(Data records)

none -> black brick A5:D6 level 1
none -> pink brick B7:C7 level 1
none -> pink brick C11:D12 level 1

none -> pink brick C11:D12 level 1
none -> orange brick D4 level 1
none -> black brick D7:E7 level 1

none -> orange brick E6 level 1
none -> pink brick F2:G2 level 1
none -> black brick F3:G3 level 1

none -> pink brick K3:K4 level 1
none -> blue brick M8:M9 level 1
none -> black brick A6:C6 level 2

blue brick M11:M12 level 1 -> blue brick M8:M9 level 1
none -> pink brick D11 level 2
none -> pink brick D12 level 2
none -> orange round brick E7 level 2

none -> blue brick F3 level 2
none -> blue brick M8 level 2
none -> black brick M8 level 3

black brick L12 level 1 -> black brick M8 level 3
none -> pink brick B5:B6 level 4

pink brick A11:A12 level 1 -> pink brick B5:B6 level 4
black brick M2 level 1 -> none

[Problem requirements]: The expected output is each line of the records above that includes the word "pink".

[Worked solution]:
none -> pink brick B7:C7 level 1
none -> pink brick C11:D12 level 1
none -> pink brick C11:D12 level 1
none -> pink brick F2:G2 level 1
none -> pink brick K3:K4 level 1
none -> pink brick D11 level 2
none -> pink brick D12 level 2
none -> pink brick B5:B6 level 4
pink brick A11:A12 level 1 -> pink brick B5:B6 level 4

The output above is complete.